Skip the pictures. Retype exactly, and only, the lines between the line holding "R11: 47k (AOUT, VE) -> 36k (AOUT, VE)" and the last line below, inclusive.

=======

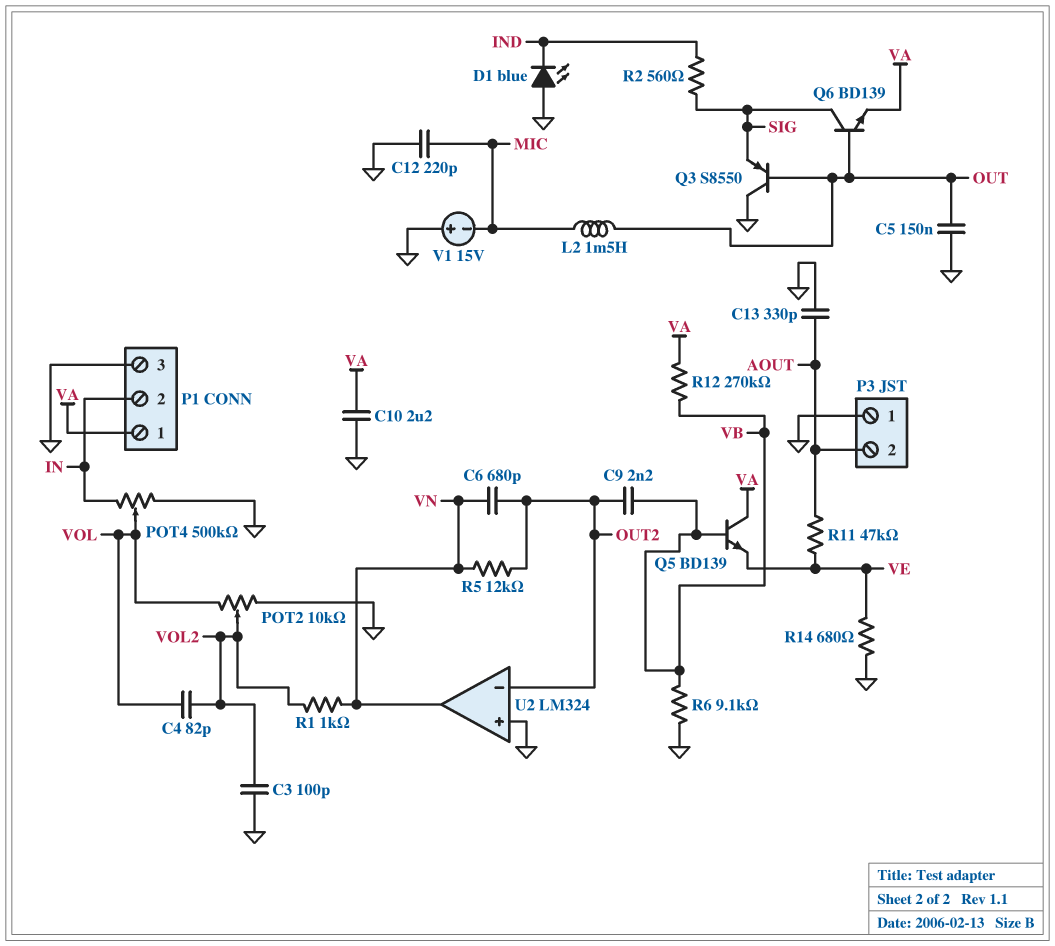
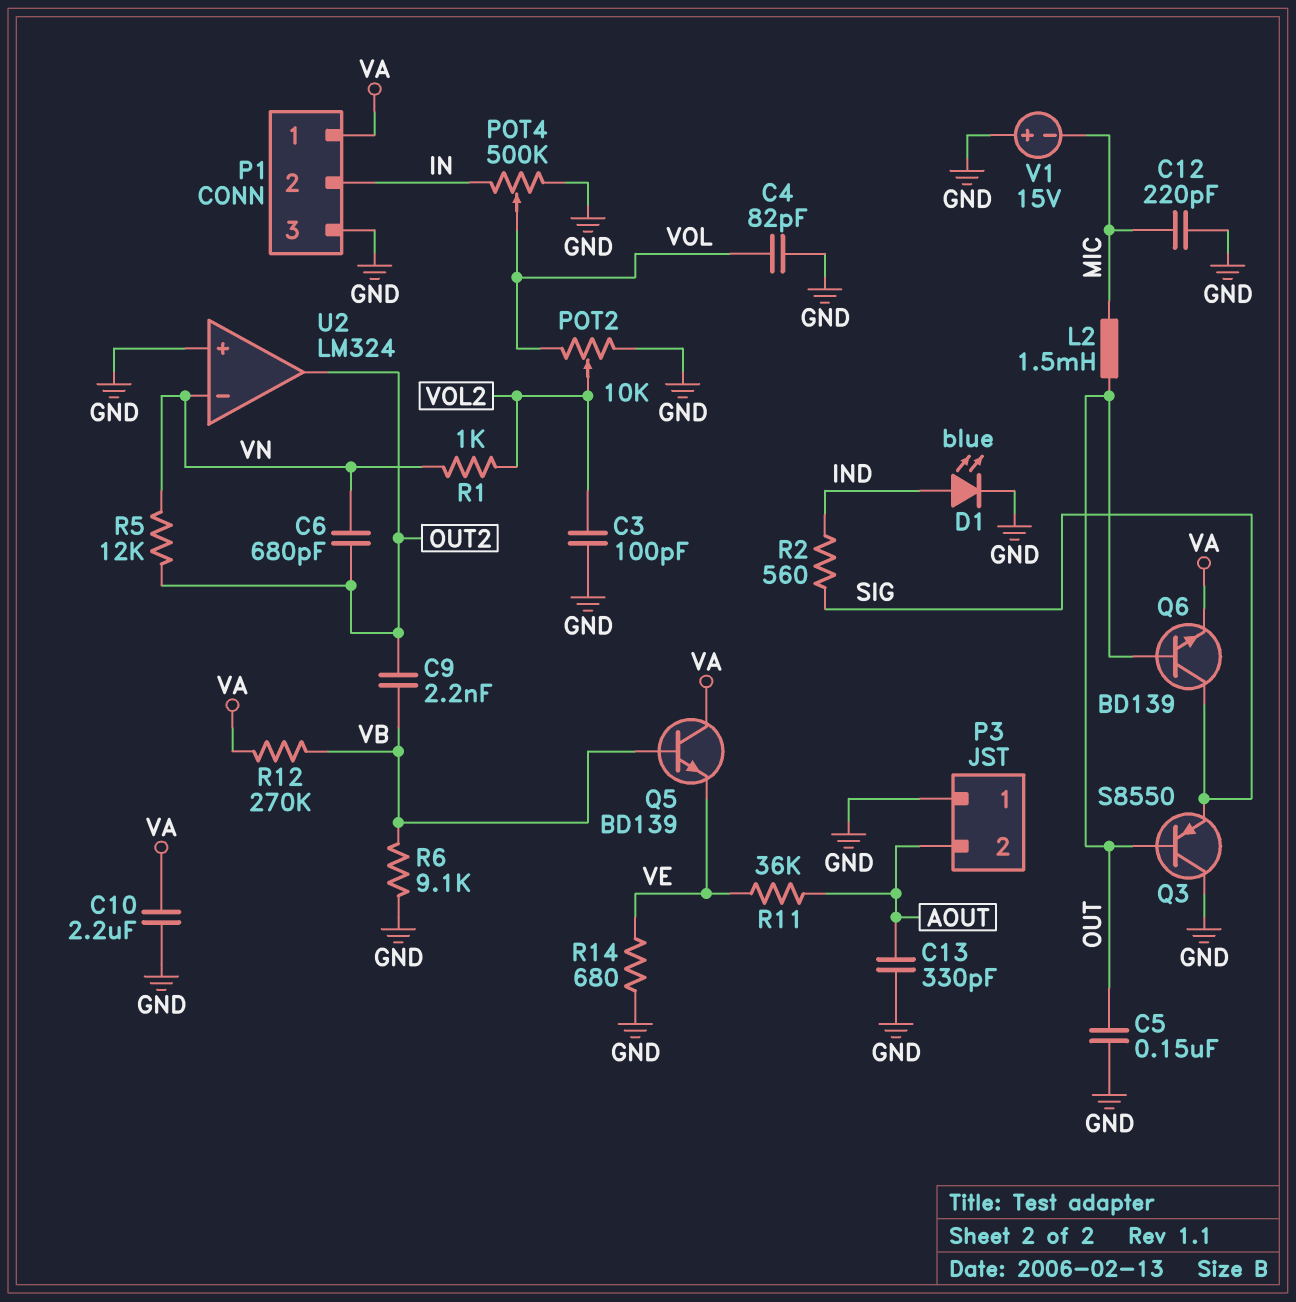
C4: 82pF (VOL, VOL2) -> 82pF (GND, VOL)
D1: LED blue (A GND, K IND) -> LED blue (A IND, K GND)
R11: 47k (AOUT, VE) -> 36k (AOUT, VE)
U2 pin in-: OUT2 -> VN
U2 pin out: VN -> OUT2

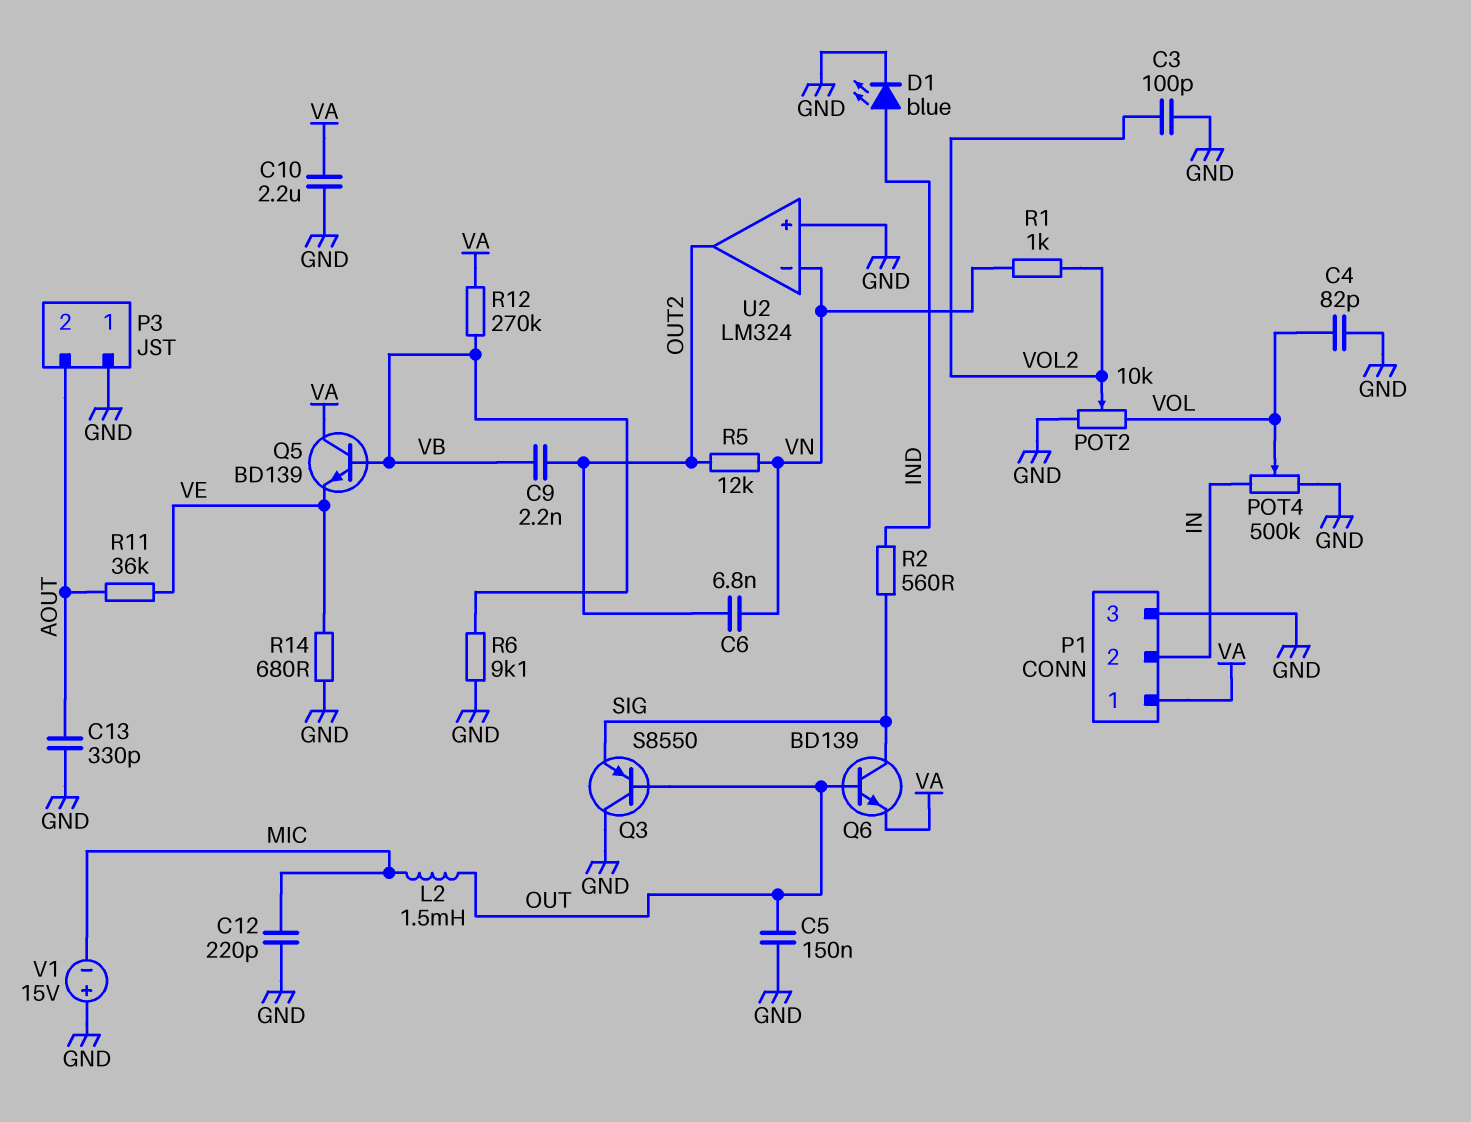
C6: 680pF (OUT2, VN) -> 6.8nF (OUT2, VN)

=======

Answer →
R11: 47k (AOUT, VE) -> 36k (AOUT, VE)
U2 pin in-: OUT2 -> VN
U2 pin out: VN -> OUT2

C6: 680pF (OUT2, VN) -> 6.8nF (OUT2, VN)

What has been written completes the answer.